> **WORK ITEM**: Would you return the data exactly as given, except for its pictures?

++++ RECORDS FOR THIS EXERCISE ++++

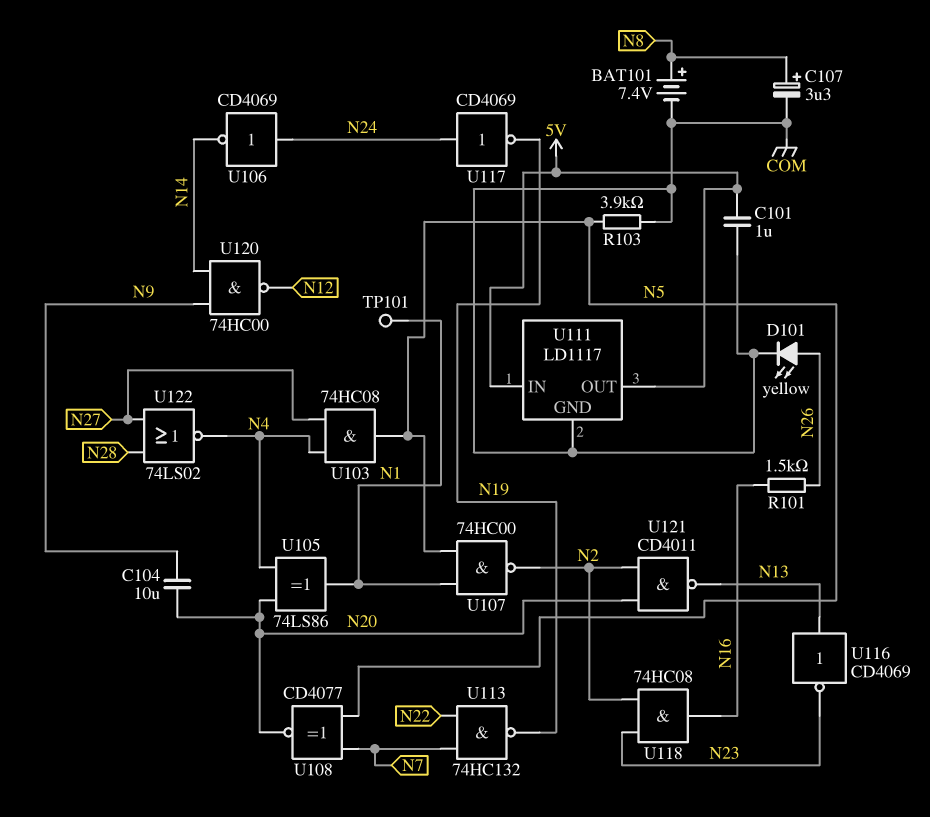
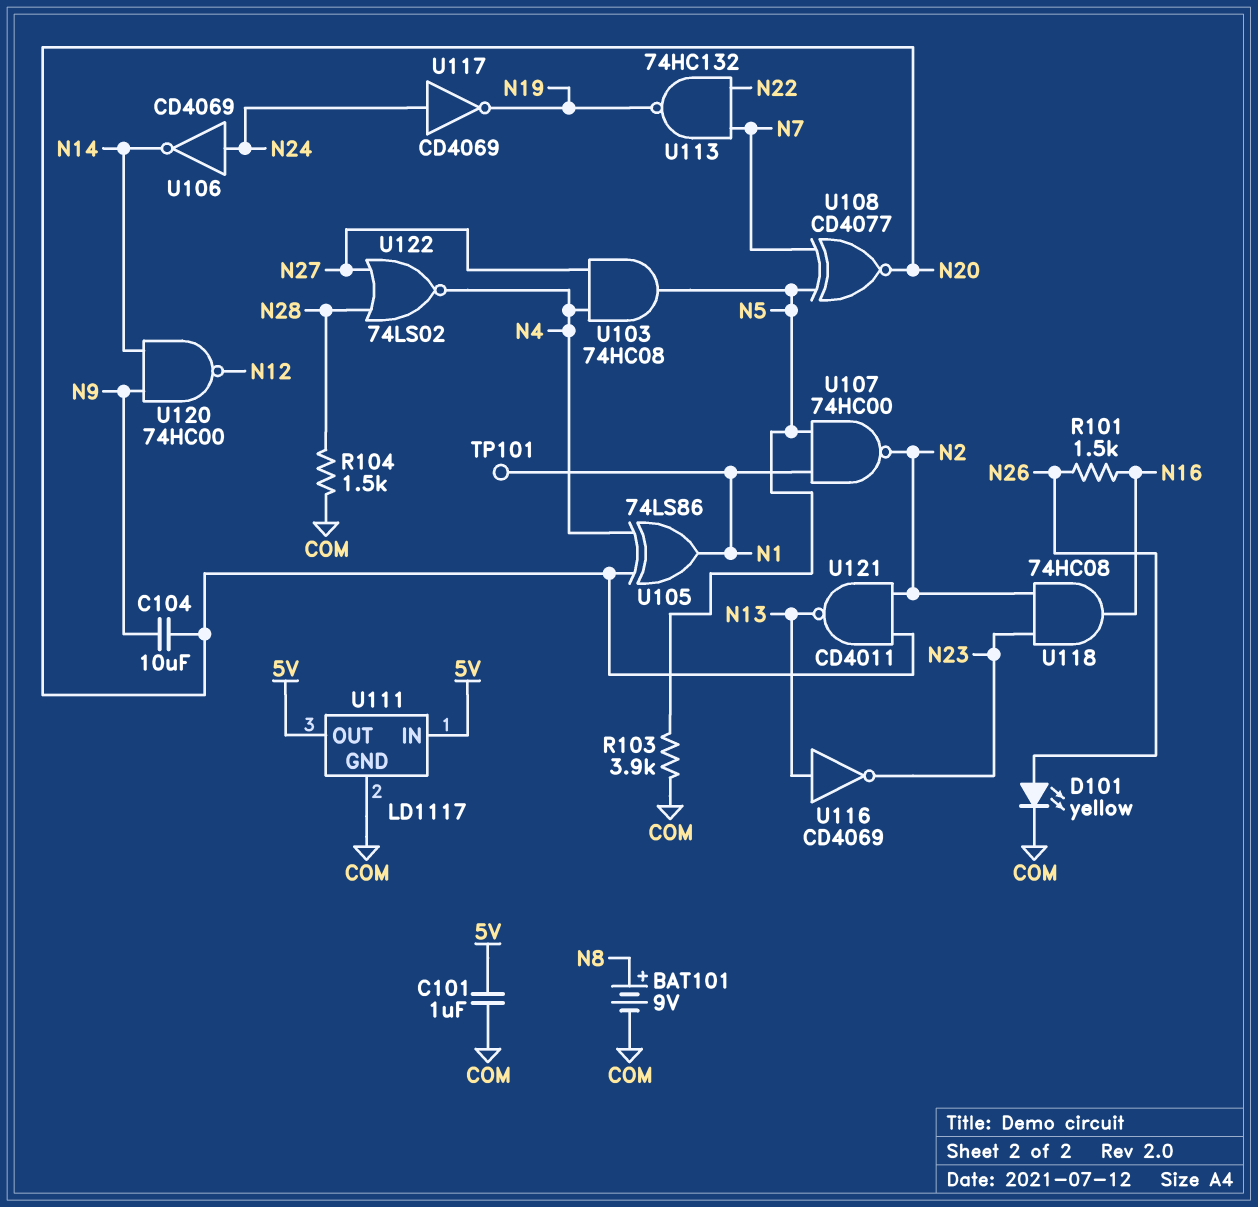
BAT101: 7.4V (plus N8, minus COM) -> 9V (plus N8, minus COM)
C107: 3.3uF (plus N8, minus COM) -> none
R104: none -> 1.5k (COM, N28)

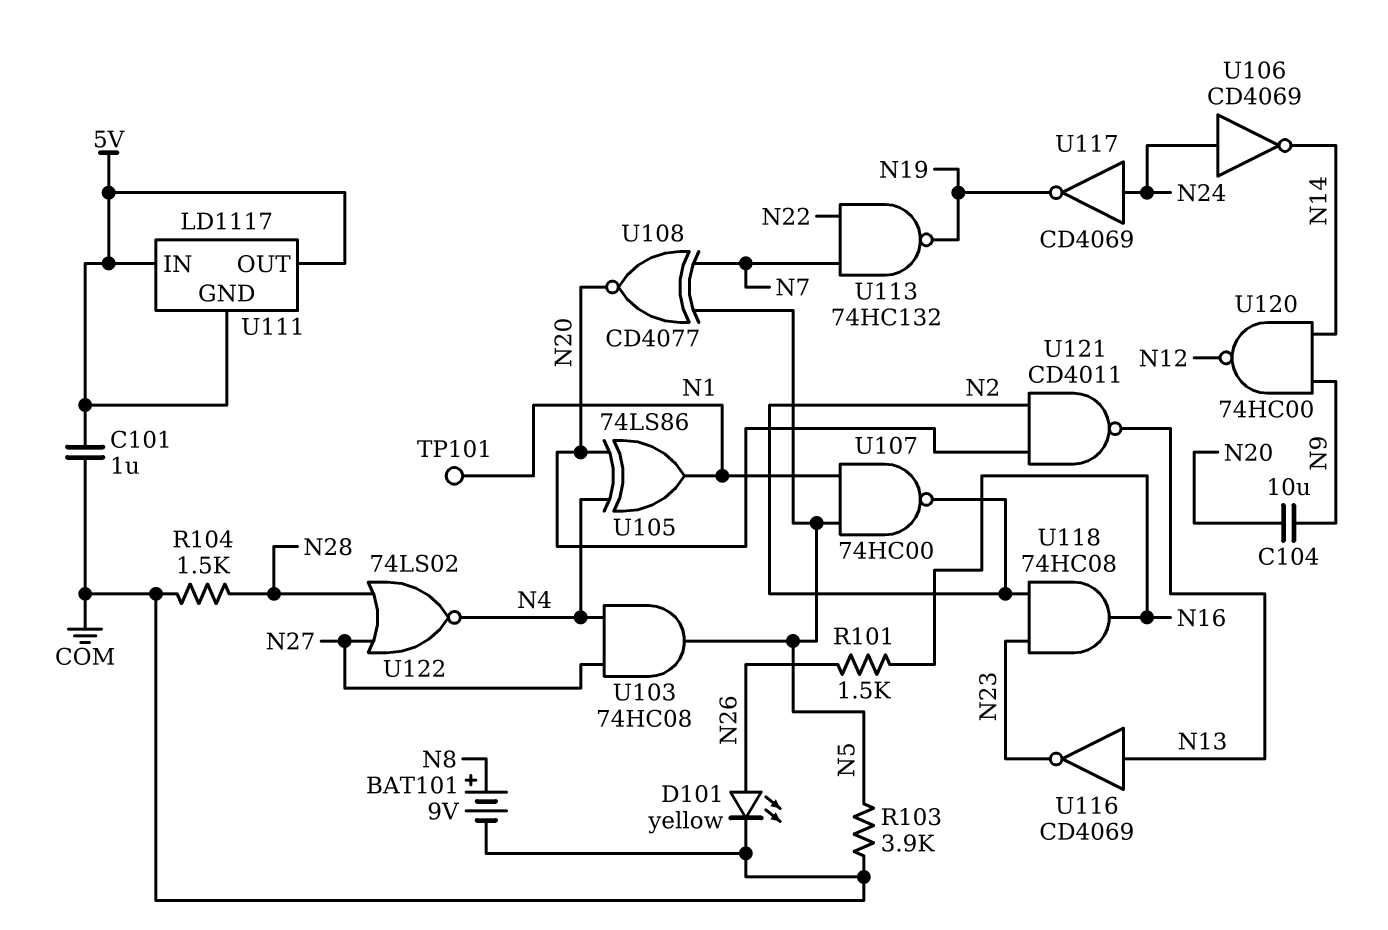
U111 pin GND: COM -> 5V

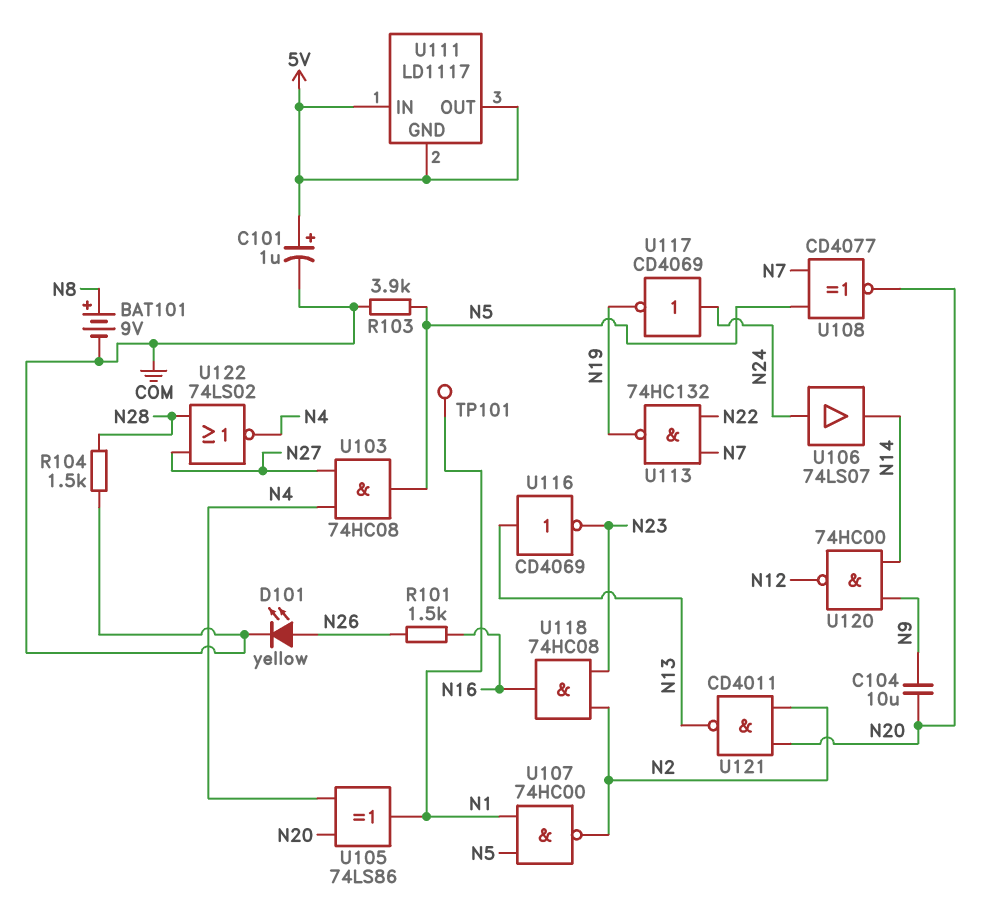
C101: 1uF (5V, COM) -> 1uF (plus 5V, minus COM)
U106: NOT CD4069 (in N24, out N14) -> buffer 74LS07 (in N24, out N14)

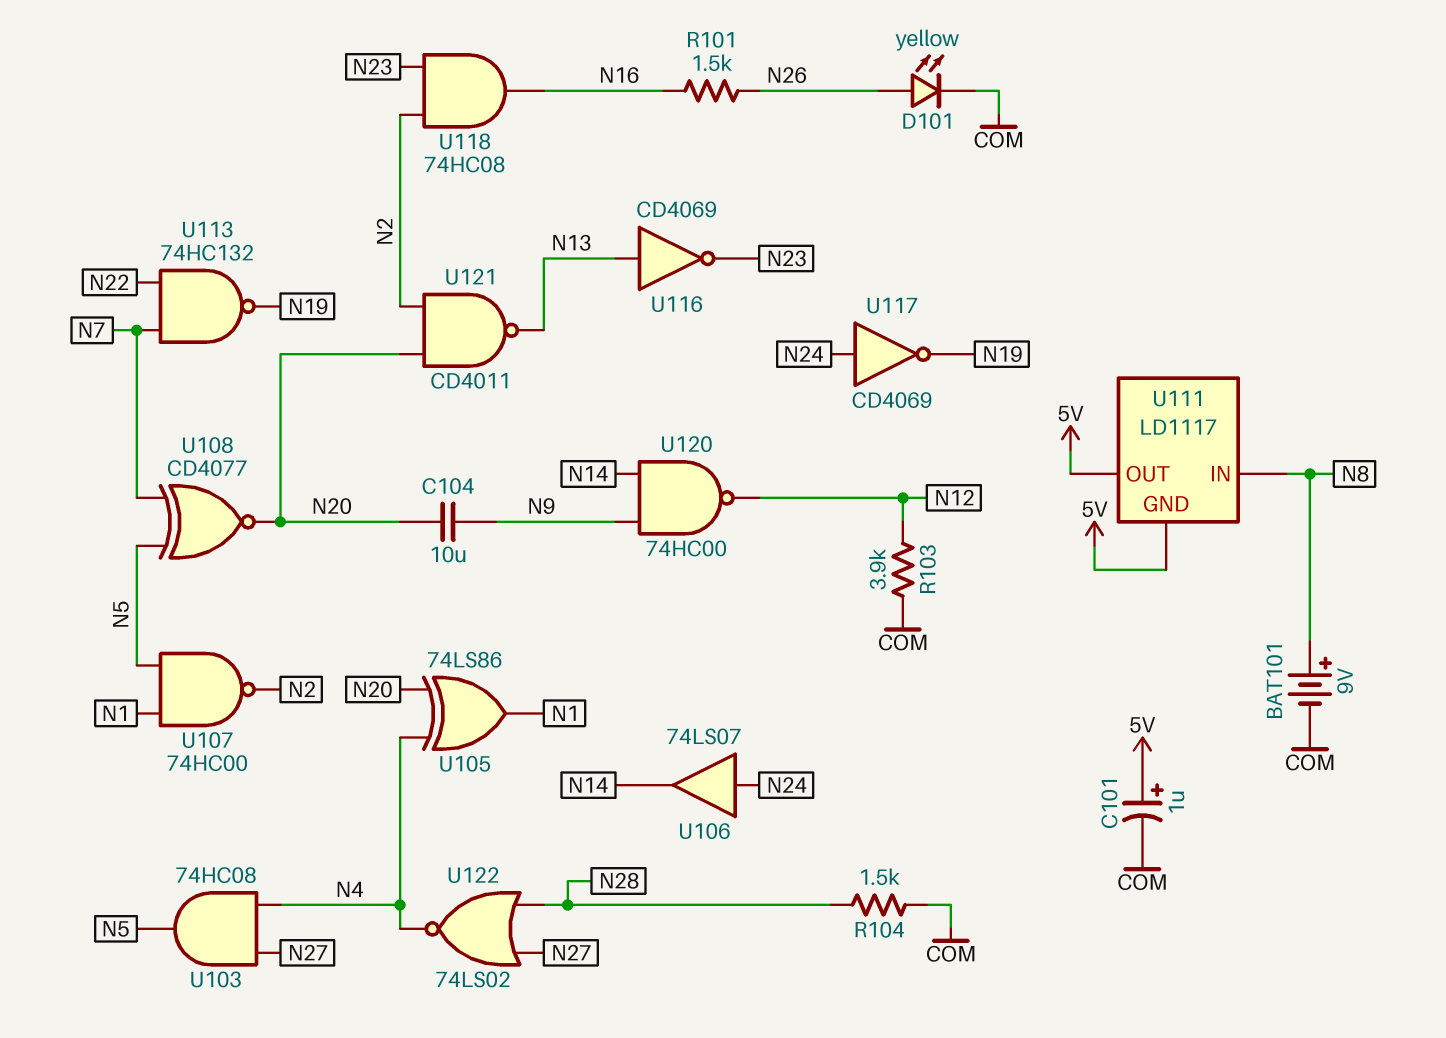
R103: 3.9k (COM, N5) -> 3.9k (COM, N12)
TP101: test point (N1) -> none
U111 pin IN: 5V -> N8

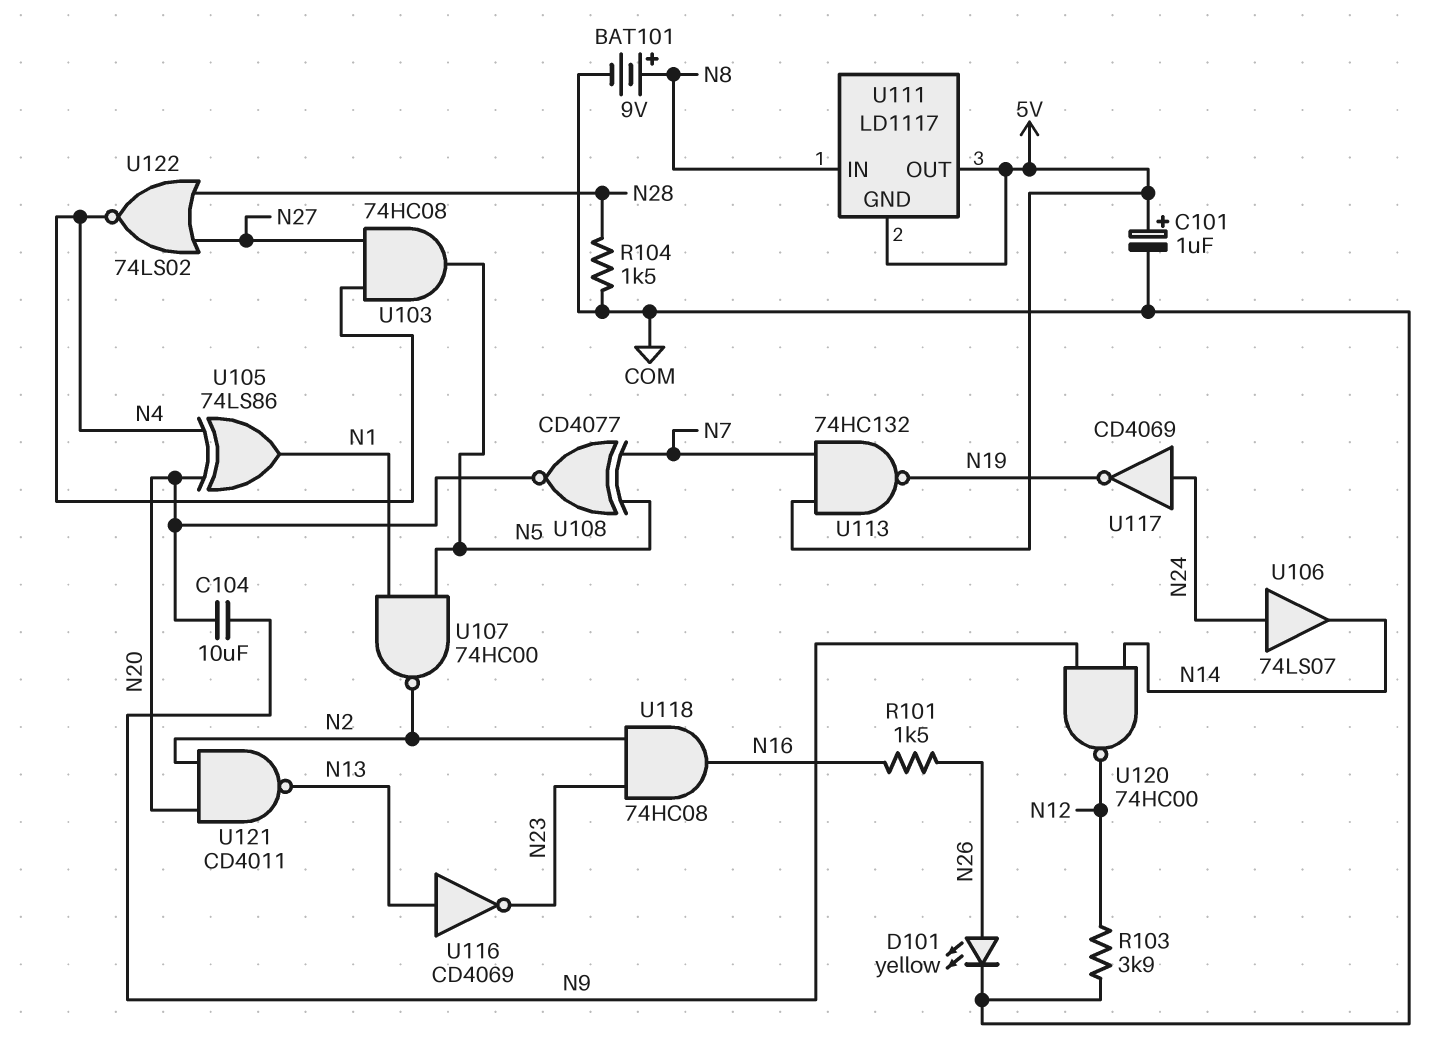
U113: NAND 74HC132 (in N7, in N22, out N19) -> NAND 74HC132 (in 5V, in N7, out N19)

++++

> **THE COMPLETED TASK**:
BAT101: 7.4V (plus N8, minus COM) -> 9V (plus N8, minus COM)
C107: 3.3uF (plus N8, minus COM) -> none
R104: none -> 1.5k (COM, N28)

U111 pin GND: COM -> 5V

C101: 1uF (5V, COM) -> 1uF (plus 5V, minus COM)
U106: NOT CD4069 (in N24, out N14) -> buffer 74LS07 (in N24, out N14)

R103: 3.9k (COM, N5) -> 3.9k (COM, N12)
TP101: test point (N1) -> none
U111 pin IN: 5V -> N8

U113: NAND 74HC132 (in N7, in N22, out N19) -> NAND 74HC132 (in 5V, in N7, out N19)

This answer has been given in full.